Exercise input:
· · · · ·
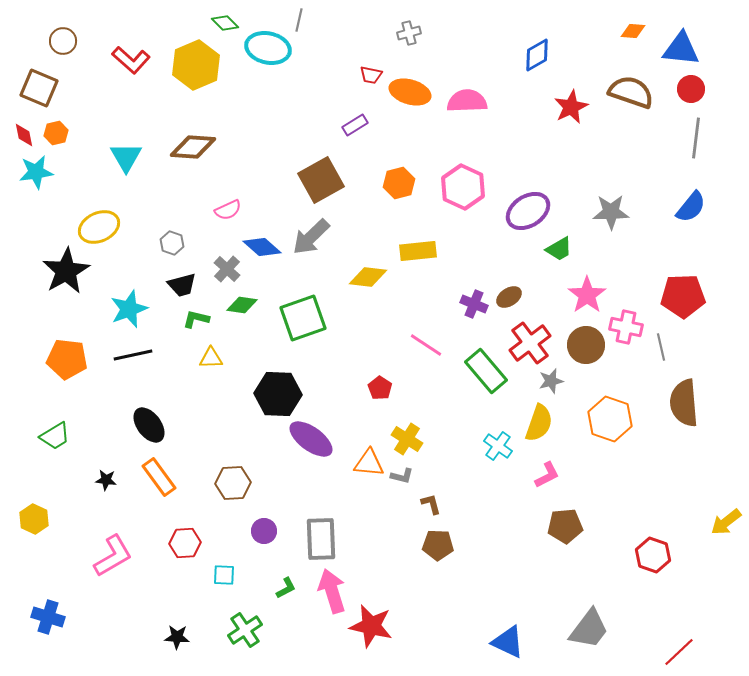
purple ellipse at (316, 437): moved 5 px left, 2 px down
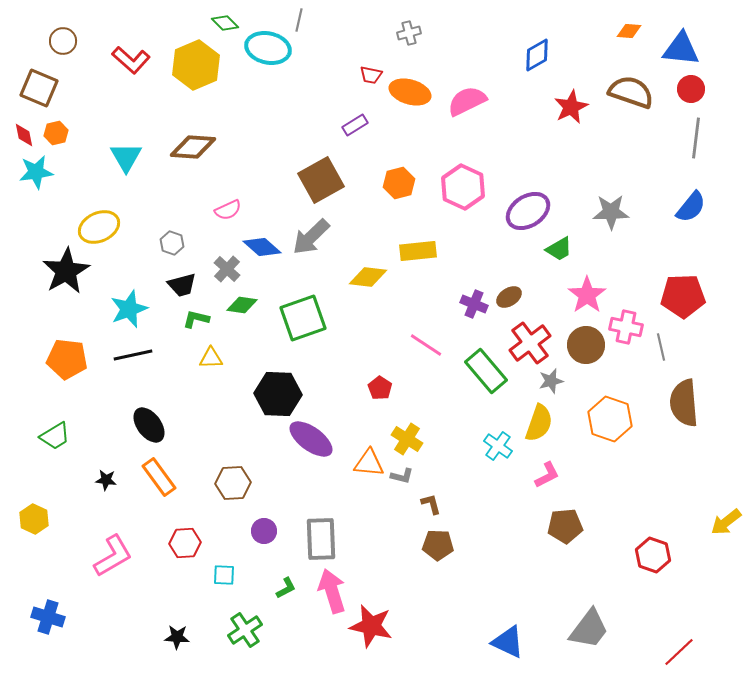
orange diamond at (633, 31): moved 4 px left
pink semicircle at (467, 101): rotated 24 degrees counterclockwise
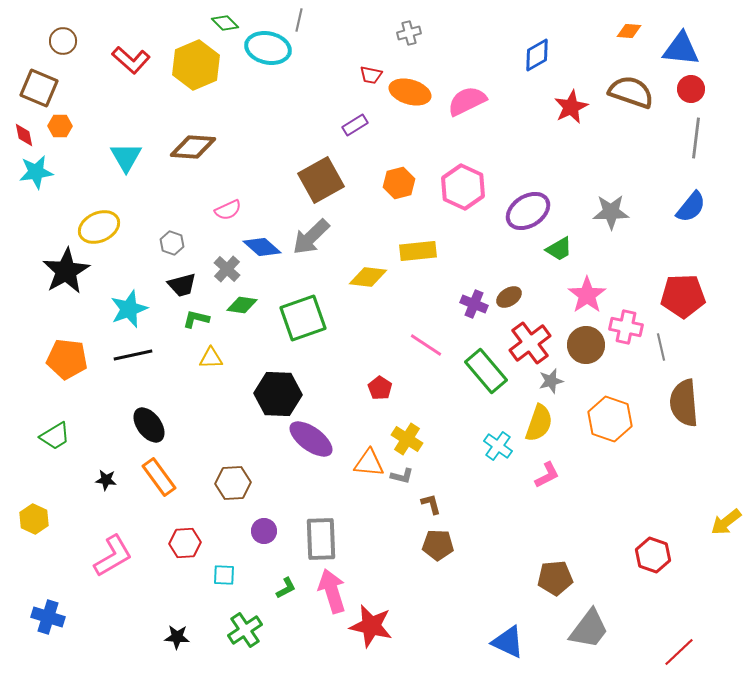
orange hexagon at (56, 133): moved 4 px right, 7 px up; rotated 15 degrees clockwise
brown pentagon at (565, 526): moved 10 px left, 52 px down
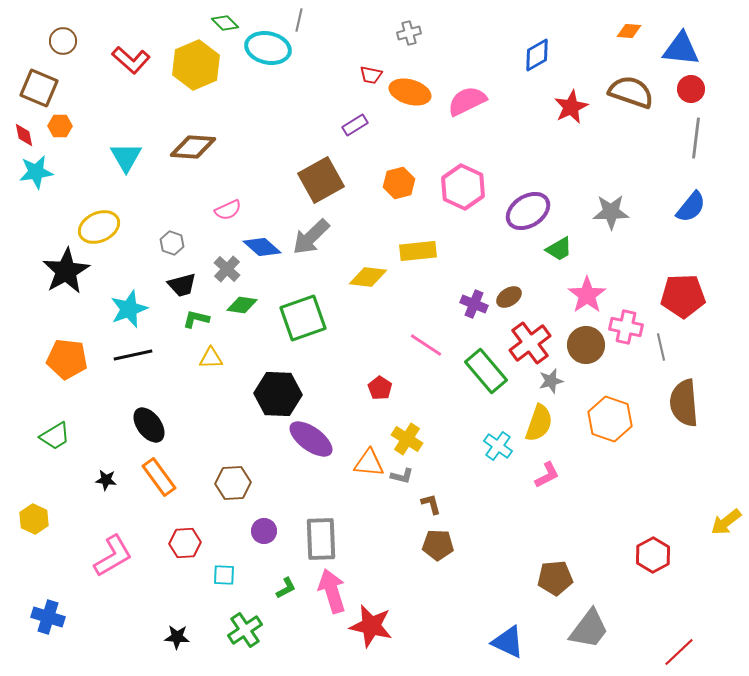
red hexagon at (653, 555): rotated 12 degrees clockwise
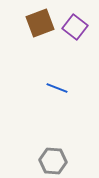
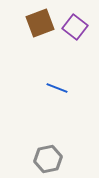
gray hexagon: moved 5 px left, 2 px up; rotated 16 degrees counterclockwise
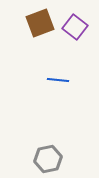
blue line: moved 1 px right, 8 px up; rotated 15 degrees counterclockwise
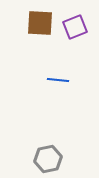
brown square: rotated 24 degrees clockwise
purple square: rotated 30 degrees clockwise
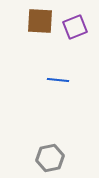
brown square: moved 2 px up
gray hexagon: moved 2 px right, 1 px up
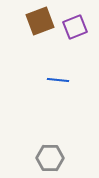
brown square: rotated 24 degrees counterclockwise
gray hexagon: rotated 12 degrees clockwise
· · · · ·
Given instruction:
Copy out every line above word for word, leaving out the pictures.

Correct result:
purple ellipse at (316, 437): moved 5 px left, 2 px down
orange diamond at (633, 31): moved 4 px left
pink semicircle at (467, 101): rotated 24 degrees counterclockwise
orange hexagon at (56, 133): moved 4 px right, 7 px up; rotated 15 degrees clockwise
brown pentagon at (565, 526): moved 10 px left, 52 px down
red hexagon at (653, 555): rotated 12 degrees clockwise
gray hexagon: moved 5 px left, 2 px up; rotated 16 degrees counterclockwise
blue line: moved 1 px right, 8 px up; rotated 15 degrees counterclockwise
brown square: rotated 24 degrees clockwise
purple square: rotated 30 degrees clockwise
brown square: moved 2 px up
gray hexagon: moved 2 px right, 1 px up
brown square: rotated 24 degrees counterclockwise
gray hexagon: rotated 12 degrees clockwise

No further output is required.